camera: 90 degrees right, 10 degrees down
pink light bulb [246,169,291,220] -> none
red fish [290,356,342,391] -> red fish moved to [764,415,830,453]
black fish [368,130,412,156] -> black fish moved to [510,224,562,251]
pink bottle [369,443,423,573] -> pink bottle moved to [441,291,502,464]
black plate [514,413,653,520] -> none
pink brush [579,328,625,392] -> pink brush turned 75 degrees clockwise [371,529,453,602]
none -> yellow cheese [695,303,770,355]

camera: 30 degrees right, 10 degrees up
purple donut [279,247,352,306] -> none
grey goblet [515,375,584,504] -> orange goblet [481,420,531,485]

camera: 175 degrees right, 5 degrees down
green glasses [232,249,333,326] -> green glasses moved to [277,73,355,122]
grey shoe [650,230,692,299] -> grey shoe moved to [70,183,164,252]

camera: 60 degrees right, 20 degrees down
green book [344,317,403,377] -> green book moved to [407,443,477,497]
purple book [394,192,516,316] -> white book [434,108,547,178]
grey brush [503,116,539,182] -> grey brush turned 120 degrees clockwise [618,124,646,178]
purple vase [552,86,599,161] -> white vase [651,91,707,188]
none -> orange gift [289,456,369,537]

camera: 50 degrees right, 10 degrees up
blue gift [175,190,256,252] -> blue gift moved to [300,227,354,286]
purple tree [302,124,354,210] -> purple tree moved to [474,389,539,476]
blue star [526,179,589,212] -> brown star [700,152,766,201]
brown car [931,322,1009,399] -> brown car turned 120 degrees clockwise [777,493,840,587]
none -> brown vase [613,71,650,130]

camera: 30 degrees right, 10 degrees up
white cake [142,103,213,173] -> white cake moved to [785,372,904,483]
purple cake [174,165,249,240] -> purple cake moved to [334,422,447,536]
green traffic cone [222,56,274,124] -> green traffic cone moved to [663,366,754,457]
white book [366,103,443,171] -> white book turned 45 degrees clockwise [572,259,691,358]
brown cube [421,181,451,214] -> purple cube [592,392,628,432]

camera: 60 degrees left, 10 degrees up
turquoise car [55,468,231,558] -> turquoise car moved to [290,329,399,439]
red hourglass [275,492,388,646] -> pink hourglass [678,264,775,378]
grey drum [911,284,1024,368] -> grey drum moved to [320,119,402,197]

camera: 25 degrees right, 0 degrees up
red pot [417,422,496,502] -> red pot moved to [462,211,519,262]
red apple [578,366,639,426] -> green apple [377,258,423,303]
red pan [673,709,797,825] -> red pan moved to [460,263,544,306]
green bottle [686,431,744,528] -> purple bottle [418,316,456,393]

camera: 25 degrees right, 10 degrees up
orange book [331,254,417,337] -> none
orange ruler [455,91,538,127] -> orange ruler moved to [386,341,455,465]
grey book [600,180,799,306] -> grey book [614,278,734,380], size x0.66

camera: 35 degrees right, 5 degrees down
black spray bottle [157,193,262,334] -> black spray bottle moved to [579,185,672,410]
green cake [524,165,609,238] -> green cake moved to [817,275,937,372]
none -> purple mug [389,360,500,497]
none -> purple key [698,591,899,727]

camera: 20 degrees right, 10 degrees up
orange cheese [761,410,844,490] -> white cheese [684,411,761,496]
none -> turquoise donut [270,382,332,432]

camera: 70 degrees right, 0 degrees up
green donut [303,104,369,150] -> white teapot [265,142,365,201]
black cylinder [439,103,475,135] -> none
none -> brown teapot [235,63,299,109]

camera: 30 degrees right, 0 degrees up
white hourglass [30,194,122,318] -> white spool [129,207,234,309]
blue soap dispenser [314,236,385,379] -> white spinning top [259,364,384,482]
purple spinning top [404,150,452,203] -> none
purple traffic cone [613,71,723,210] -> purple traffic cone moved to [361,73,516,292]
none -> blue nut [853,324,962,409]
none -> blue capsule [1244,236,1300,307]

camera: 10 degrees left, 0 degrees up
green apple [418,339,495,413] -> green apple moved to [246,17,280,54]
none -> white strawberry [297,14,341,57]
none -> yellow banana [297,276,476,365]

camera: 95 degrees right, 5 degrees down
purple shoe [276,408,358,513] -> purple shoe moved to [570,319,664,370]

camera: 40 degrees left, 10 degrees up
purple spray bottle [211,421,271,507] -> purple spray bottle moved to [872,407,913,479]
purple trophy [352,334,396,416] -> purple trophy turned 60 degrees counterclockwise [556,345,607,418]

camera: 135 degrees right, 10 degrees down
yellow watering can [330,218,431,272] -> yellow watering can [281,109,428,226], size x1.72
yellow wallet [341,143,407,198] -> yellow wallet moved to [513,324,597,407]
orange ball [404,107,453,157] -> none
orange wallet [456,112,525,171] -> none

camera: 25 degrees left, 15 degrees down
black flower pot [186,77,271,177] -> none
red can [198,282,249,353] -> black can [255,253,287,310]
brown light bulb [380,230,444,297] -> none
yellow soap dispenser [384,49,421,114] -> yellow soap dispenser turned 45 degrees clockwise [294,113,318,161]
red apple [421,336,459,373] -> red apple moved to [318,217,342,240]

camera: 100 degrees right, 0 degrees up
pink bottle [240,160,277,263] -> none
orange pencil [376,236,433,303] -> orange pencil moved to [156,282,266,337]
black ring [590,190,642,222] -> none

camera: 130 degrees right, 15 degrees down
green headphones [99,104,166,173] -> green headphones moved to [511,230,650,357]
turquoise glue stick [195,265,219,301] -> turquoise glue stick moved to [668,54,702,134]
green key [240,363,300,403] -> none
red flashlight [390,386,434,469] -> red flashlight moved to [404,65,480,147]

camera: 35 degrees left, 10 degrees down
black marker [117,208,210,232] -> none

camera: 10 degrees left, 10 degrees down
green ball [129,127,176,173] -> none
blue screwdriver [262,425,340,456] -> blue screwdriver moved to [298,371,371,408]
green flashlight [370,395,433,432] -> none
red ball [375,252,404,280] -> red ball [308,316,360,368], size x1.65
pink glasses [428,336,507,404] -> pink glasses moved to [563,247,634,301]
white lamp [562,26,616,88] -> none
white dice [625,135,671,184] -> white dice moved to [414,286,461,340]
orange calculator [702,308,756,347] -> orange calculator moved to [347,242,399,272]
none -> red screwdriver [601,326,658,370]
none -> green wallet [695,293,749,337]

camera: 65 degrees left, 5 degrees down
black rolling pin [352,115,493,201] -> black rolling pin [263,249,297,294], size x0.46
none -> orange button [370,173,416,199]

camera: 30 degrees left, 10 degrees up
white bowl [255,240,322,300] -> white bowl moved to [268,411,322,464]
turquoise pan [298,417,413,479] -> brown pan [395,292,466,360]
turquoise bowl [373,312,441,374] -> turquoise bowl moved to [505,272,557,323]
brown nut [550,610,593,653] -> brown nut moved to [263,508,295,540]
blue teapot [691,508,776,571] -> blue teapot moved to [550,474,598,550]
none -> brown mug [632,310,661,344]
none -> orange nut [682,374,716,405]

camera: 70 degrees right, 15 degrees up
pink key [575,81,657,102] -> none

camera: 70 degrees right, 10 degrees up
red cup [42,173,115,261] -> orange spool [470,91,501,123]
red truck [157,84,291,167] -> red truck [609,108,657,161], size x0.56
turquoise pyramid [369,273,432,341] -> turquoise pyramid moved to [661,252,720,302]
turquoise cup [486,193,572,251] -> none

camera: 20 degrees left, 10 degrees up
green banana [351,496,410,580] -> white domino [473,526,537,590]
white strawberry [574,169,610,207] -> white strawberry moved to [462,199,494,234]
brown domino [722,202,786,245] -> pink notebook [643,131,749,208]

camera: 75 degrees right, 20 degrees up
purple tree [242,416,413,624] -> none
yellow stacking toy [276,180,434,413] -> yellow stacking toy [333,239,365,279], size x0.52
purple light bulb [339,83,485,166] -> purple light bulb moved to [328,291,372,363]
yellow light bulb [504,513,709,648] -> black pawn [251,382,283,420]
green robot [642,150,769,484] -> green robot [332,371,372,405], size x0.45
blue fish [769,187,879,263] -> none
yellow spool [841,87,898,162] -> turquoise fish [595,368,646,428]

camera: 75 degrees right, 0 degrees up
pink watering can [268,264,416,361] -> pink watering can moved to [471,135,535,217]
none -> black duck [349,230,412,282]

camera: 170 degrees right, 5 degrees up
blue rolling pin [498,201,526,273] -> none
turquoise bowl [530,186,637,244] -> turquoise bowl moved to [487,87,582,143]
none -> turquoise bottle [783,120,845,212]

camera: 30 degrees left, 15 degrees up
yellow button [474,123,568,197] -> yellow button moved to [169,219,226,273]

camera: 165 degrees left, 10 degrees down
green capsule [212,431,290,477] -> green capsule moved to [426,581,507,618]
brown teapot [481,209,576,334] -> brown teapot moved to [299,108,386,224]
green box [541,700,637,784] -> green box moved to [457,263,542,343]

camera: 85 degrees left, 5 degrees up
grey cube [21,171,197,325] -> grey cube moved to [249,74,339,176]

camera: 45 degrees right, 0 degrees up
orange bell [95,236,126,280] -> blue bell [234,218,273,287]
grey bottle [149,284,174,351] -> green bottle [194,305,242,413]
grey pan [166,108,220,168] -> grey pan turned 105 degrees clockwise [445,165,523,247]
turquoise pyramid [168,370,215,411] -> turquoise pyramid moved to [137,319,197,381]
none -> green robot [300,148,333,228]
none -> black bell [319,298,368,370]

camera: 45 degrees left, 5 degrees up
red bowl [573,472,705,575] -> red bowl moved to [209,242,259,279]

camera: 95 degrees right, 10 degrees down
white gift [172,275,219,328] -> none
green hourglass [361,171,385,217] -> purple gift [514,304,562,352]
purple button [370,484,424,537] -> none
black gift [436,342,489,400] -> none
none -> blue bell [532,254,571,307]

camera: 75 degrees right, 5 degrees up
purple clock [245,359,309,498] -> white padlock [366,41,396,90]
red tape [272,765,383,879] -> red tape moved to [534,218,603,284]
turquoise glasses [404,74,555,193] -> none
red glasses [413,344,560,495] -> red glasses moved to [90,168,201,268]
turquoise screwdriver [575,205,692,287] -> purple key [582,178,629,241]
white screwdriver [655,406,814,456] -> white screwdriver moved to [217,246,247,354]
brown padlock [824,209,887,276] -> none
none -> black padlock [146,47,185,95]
........
◆ EXERCISE DIRECTIONS
From the listing above, collect each line in which the string "spool" appears.

◆ OUTPUT OF THE EXERCISE
white hourglass [30,194,122,318] -> white spool [129,207,234,309]
red cup [42,173,115,261] -> orange spool [470,91,501,123]
yellow spool [841,87,898,162] -> turquoise fish [595,368,646,428]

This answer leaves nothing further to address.